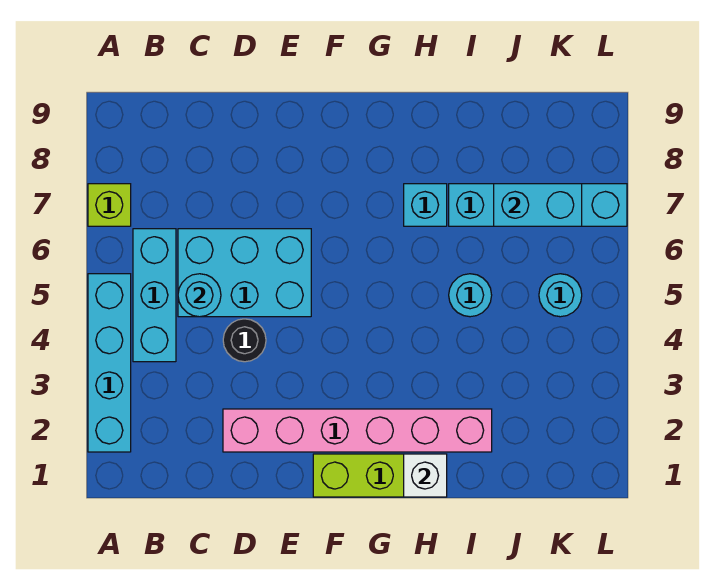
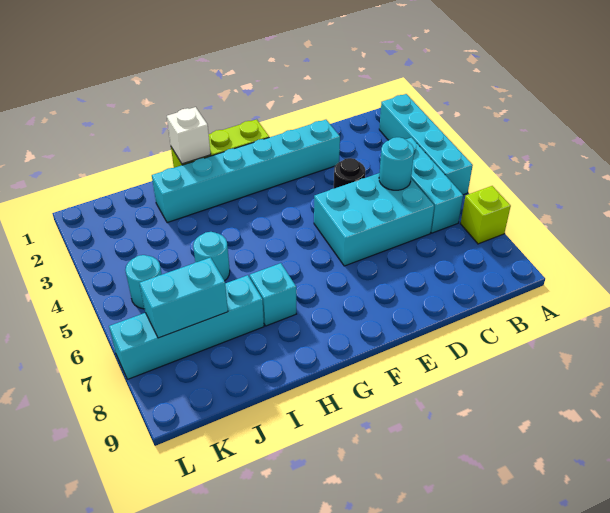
pink brick D2:I2 level 1 -> cyan brick D2:I2 level 1

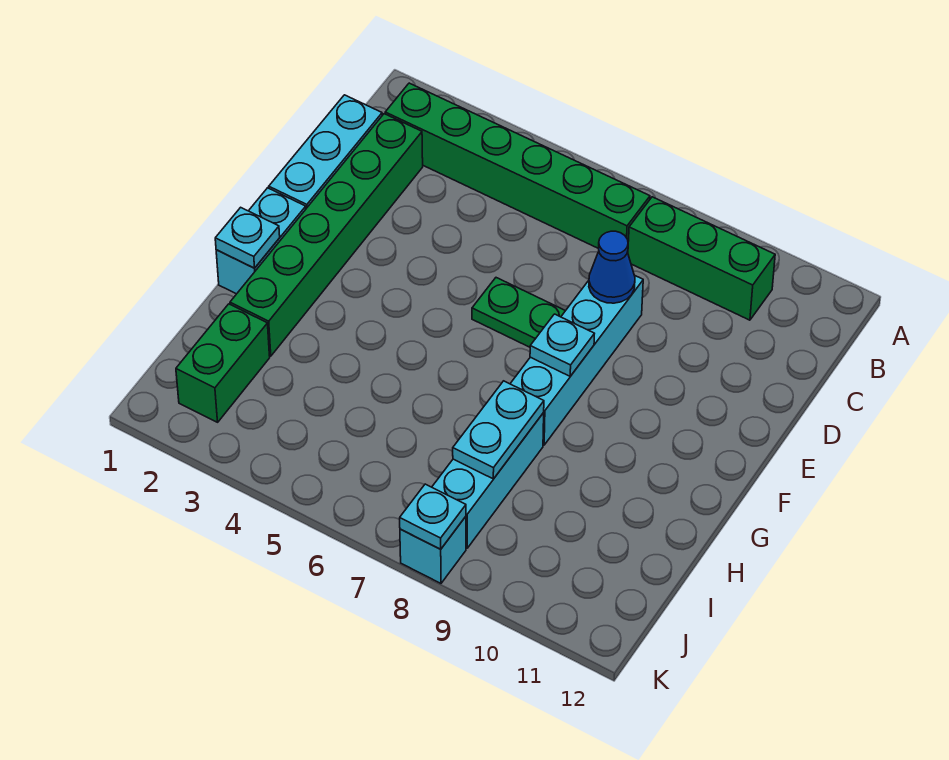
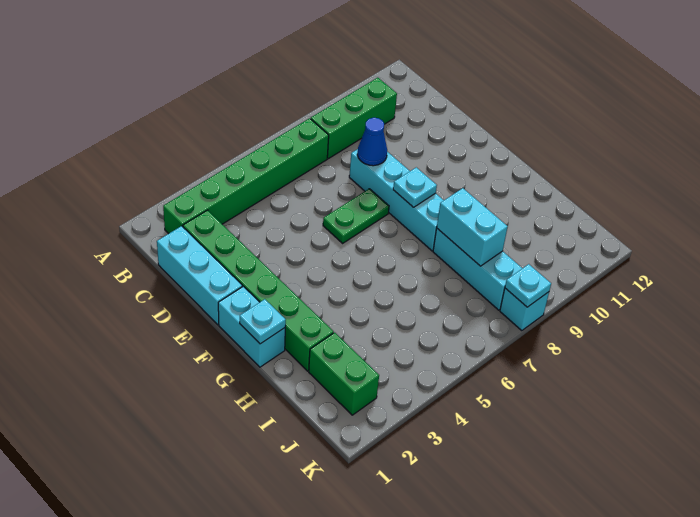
cyan plate H8:I8 level 2 -> cyan brick H8:I8 level 2

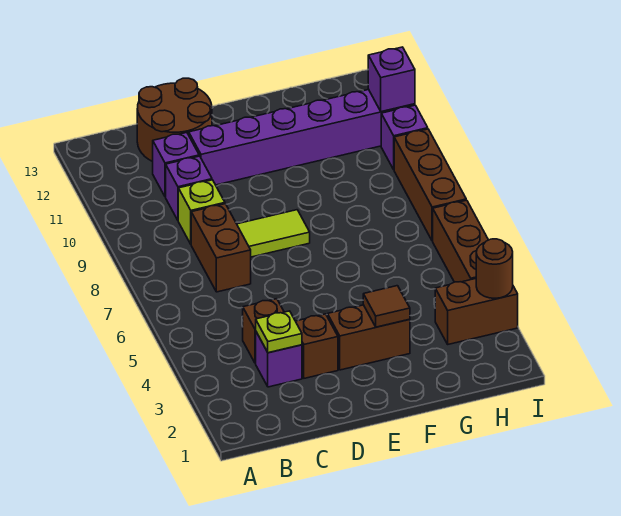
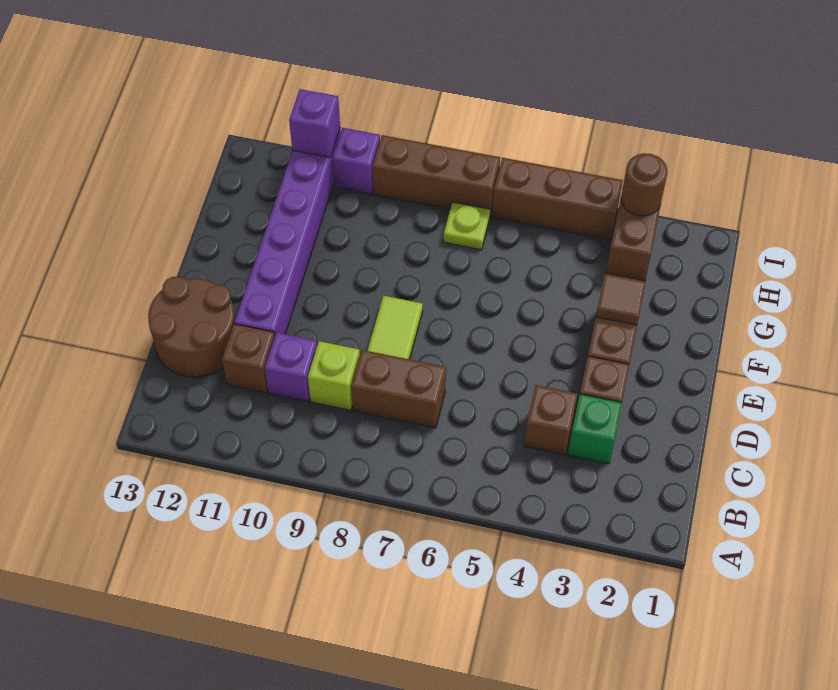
purple brick C3 level 1 -> green brick C3 level 1
lime plate C3 level 2 -> lime plate H7 level 1
purple brick C11 level 1 -> brown brick C11 level 1

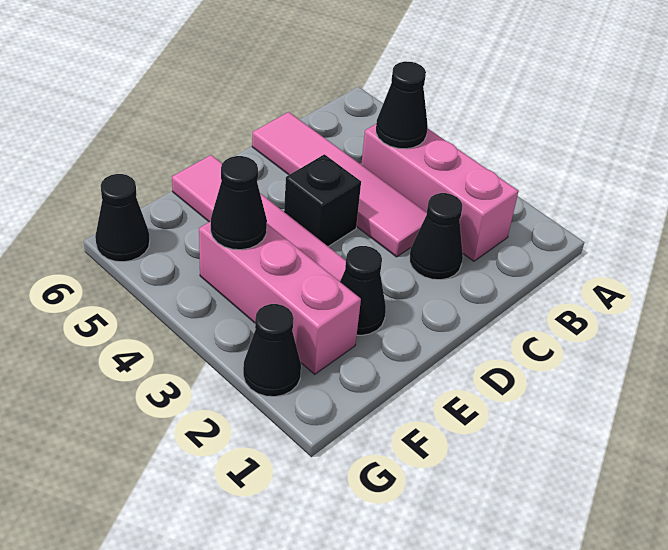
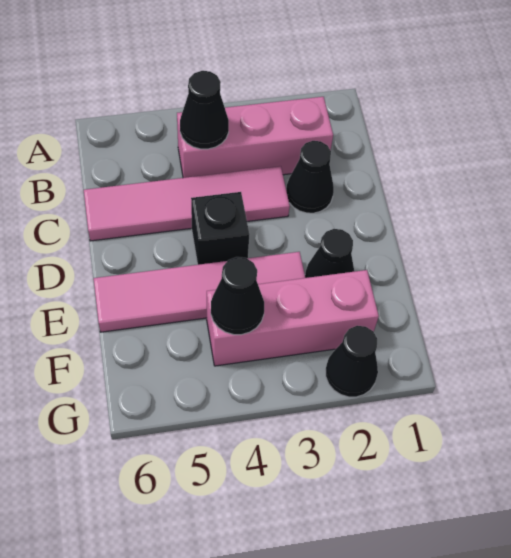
black cone G6 level 1 -> none

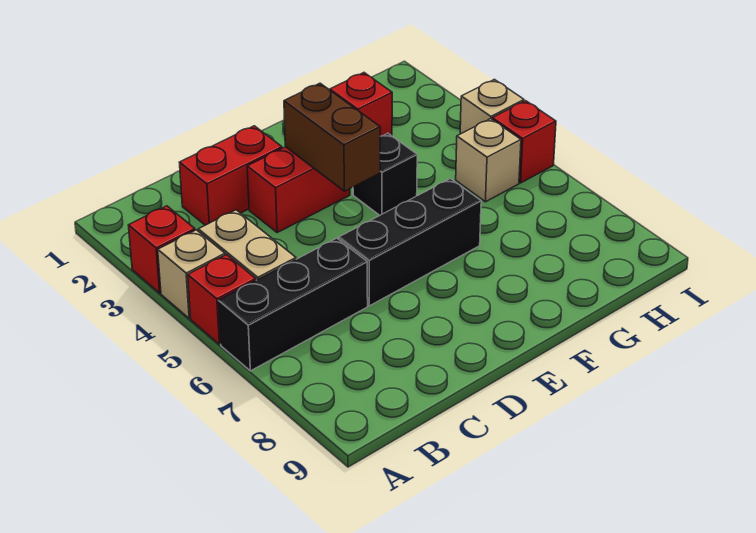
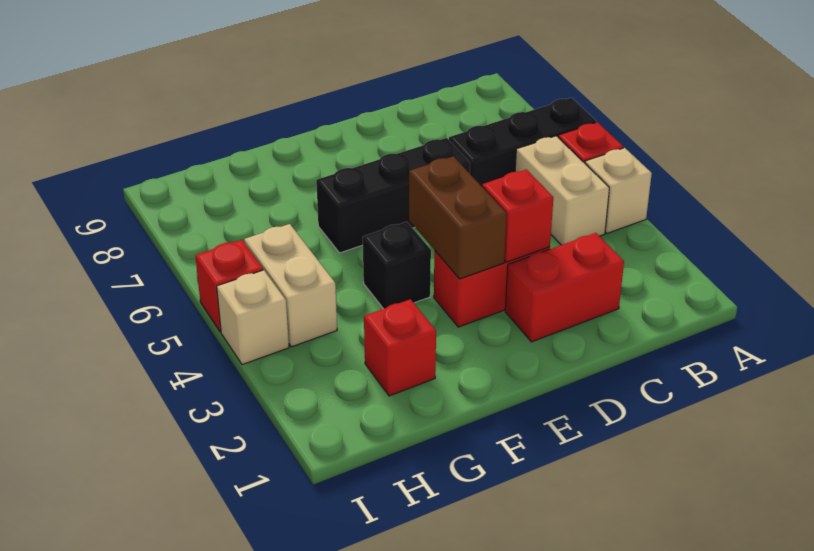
red brick A3 level 1 -> red brick D3 level 2
tan brick H5 level 1 -> tan brick H4:H5 level 1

++++++++++++++++++++

TASK GOAL | From the entries, copy out each line containing the word "plate".

RESPONSE TO THIS TASK |
cyan plate H8:I8 level 2 -> cyan brick H8:I8 level 2
lime plate C3 level 2 -> lime plate H7 level 1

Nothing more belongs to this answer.